(Source data)
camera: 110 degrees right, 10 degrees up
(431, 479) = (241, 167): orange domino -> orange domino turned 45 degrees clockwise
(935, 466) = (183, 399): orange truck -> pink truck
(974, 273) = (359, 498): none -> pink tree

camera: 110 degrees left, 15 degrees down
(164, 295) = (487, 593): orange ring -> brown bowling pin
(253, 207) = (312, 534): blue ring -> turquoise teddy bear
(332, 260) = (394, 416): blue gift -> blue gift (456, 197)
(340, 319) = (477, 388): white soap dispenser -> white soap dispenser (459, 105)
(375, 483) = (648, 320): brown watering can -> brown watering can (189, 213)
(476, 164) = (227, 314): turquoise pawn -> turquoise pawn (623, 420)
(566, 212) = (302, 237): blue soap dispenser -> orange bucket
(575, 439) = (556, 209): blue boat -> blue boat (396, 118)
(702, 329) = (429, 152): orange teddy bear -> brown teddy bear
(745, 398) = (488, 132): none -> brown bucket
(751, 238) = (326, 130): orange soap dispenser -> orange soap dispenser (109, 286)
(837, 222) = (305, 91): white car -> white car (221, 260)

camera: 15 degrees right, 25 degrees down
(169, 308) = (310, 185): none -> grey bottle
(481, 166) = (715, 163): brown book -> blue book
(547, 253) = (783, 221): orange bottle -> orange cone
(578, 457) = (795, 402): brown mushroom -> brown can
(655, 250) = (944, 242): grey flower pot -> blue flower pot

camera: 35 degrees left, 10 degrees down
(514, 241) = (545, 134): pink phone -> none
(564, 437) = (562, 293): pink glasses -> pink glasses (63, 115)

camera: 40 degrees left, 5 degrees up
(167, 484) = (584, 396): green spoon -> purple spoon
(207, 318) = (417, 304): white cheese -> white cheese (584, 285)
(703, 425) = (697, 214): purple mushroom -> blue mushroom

#### [WHAT YOU NEED TO DO]
Repeat the data above. Change nothing.

#### [TASK OUTPUT]
camera: 110 degrees right, 10 degrees up
(431, 479) = (241, 167): orange domino -> orange domino turned 45 degrees clockwise
(935, 466) = (183, 399): orange truck -> pink truck
(974, 273) = (359, 498): none -> pink tree

camera: 110 degrees left, 15 degrees down
(164, 295) = (487, 593): orange ring -> brown bowling pin
(253, 207) = (312, 534): blue ring -> turquoise teddy bear
(332, 260) = (394, 416): blue gift -> blue gift (456, 197)
(340, 319) = (477, 388): white soap dispenser -> white soap dispenser (459, 105)
(375, 483) = (648, 320): brown watering can -> brown watering can (189, 213)
(476, 164) = (227, 314): turquoise pawn -> turquoise pawn (623, 420)
(566, 212) = (302, 237): blue soap dispenser -> orange bucket
(575, 439) = (556, 209): blue boat -> blue boat (396, 118)
(702, 329) = (429, 152): orange teddy bear -> brown teddy bear
(745, 398) = (488, 132): none -> brown bucket
(751, 238) = (326, 130): orange soap dispenser -> orange soap dispenser (109, 286)
(837, 222) = (305, 91): white car -> white car (221, 260)

camera: 15 degrees right, 25 degrees down
(169, 308) = (310, 185): none -> grey bottle
(481, 166) = (715, 163): brown book -> blue book
(547, 253) = (783, 221): orange bottle -> orange cone
(578, 457) = (795, 402): brown mushroom -> brown can
(655, 250) = (944, 242): grey flower pot -> blue flower pot

camera: 35 degrees left, 10 degrees down
(514, 241) = (545, 134): pink phone -> none
(564, 437) = (562, 293): pink glasses -> pink glasses (63, 115)

camera: 40 degrees left, 5 degrees up
(167, 484) = (584, 396): green spoon -> purple spoon
(207, 318) = (417, 304): white cheese -> white cheese (584, 285)
(703, 425) = (697, 214): purple mushroom -> blue mushroom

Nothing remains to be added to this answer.